Your instructions ->
Copy nothing but the lines from the line with "(636, 131) = (527, 170): yellow" to the end of the records, retyped exactly. Pictures stay out.

• • • •

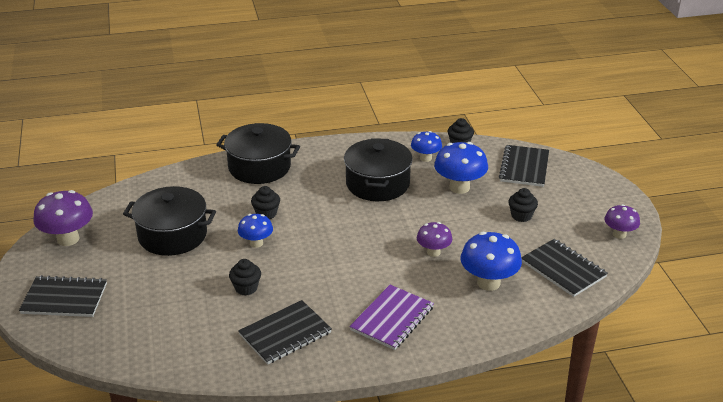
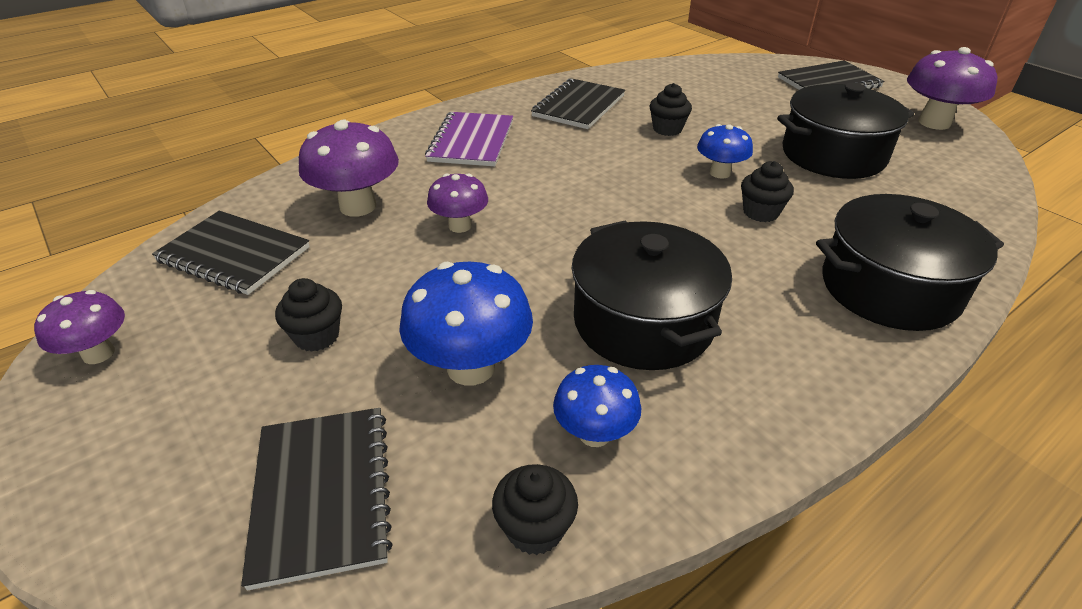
camera: 155 degrees right, 5 degrees up
(488, 283) = (358, 206): blue mushroom -> purple mushroom

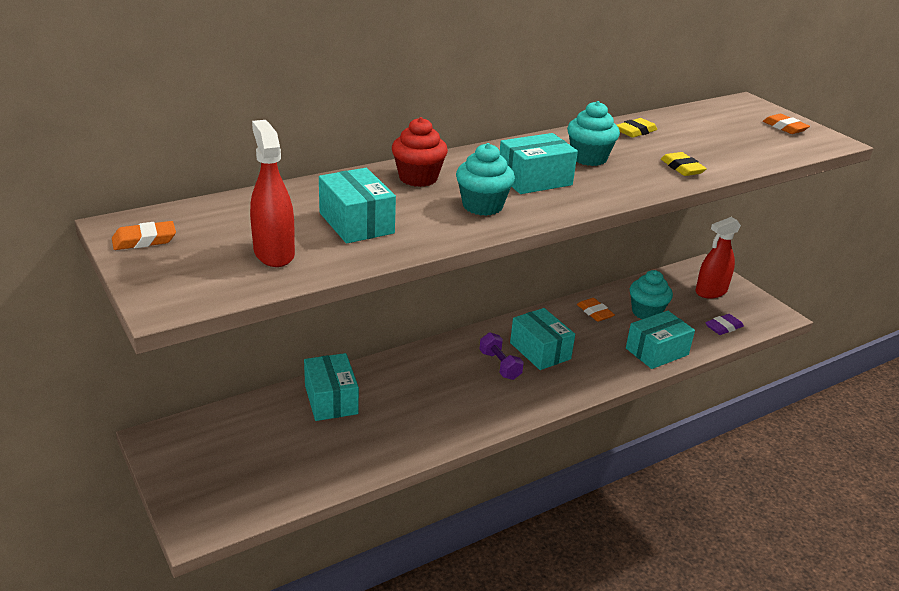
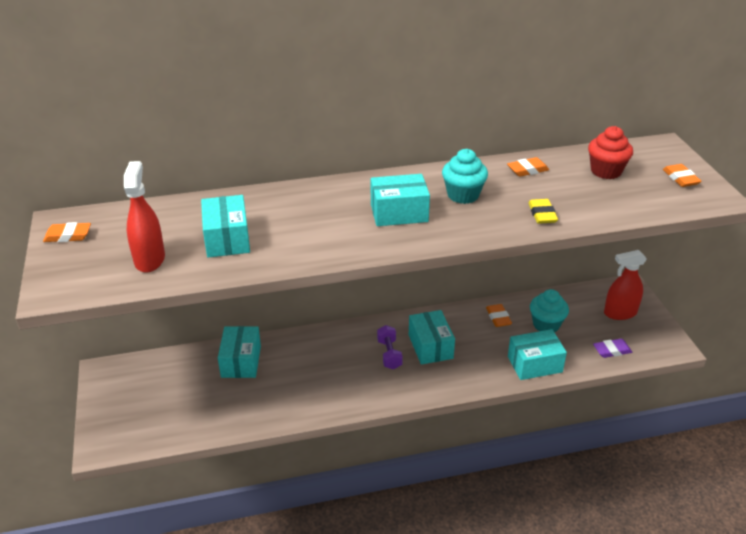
camera: 20 degrees right, 5 degrees up
(418, 178) = (303, 201): red cupcake -> red cupcake (606, 171)
(482, 206) = (337, 234): turquoise cupcake -> none
(636, 131) = (527, 170): yellow eraser -> orange eraser

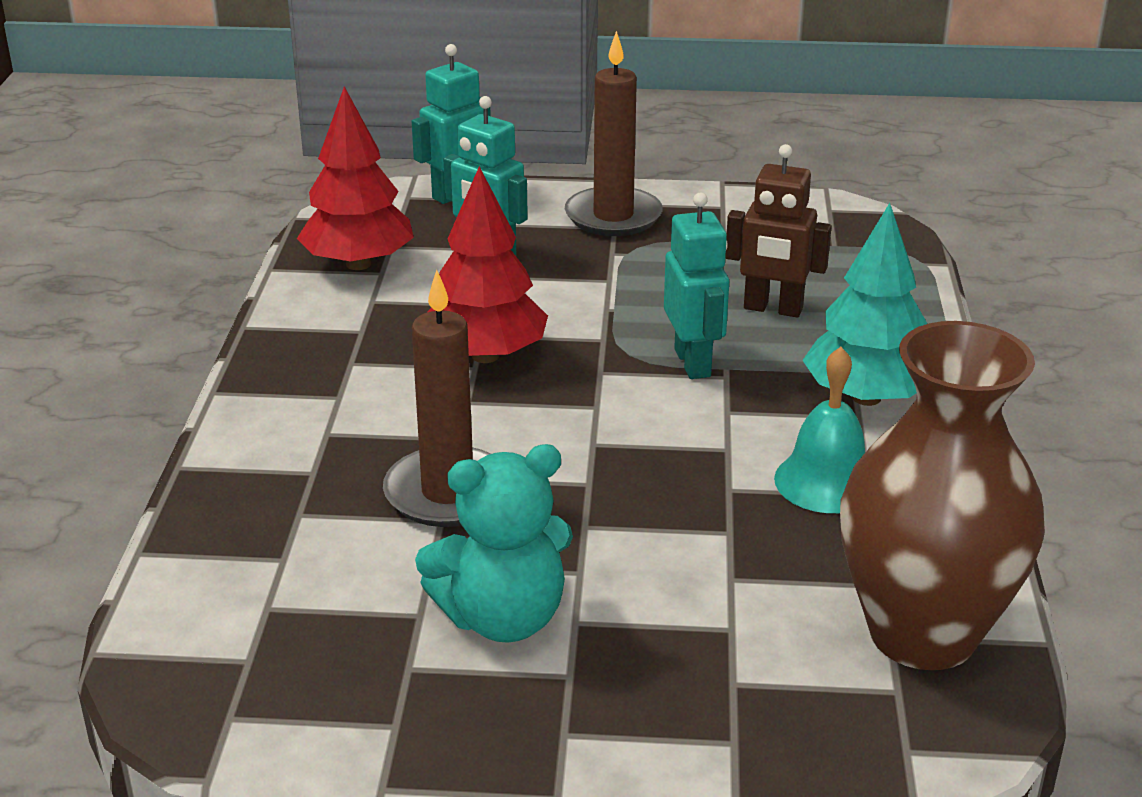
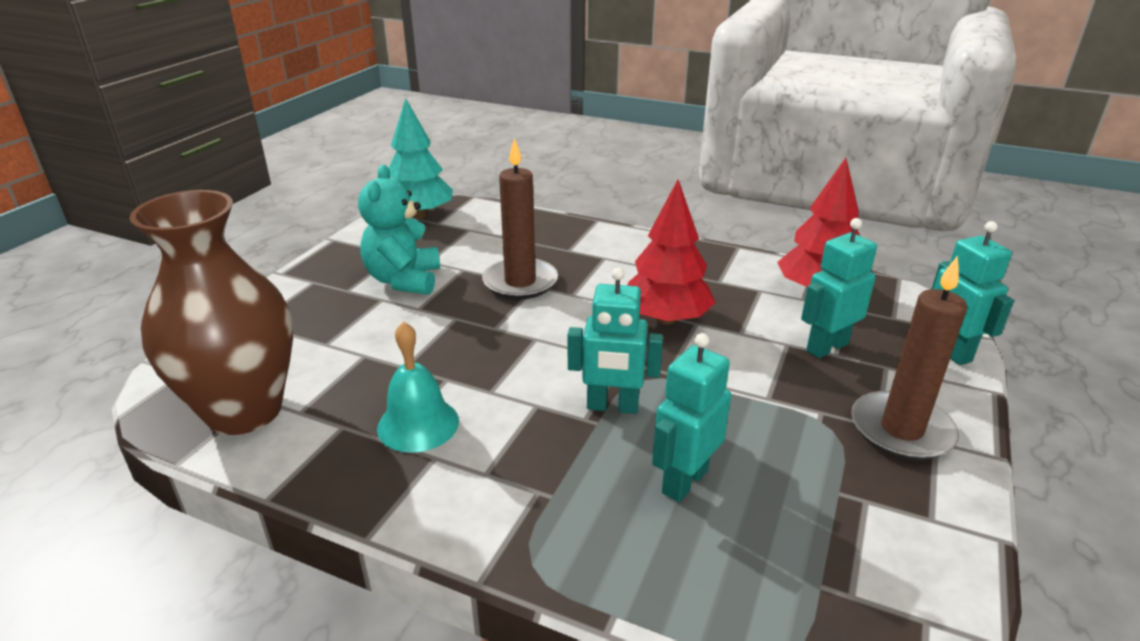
camera: 110 degrees right, 0 degrees up
(773, 309) = (684, 481): brown robot -> turquoise robot
(866, 397) = (507, 488): turquoise tree -> turquoise tree (419, 215)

• • • •

Task answer ->
(636, 131) = (527, 170): yellow eraser -> orange eraser

camera: 110 degrees right, 0 degrees up
(773, 309) = (684, 481): brown robot -> turquoise robot
(866, 397) = (507, 488): turquoise tree -> turquoise tree (419, 215)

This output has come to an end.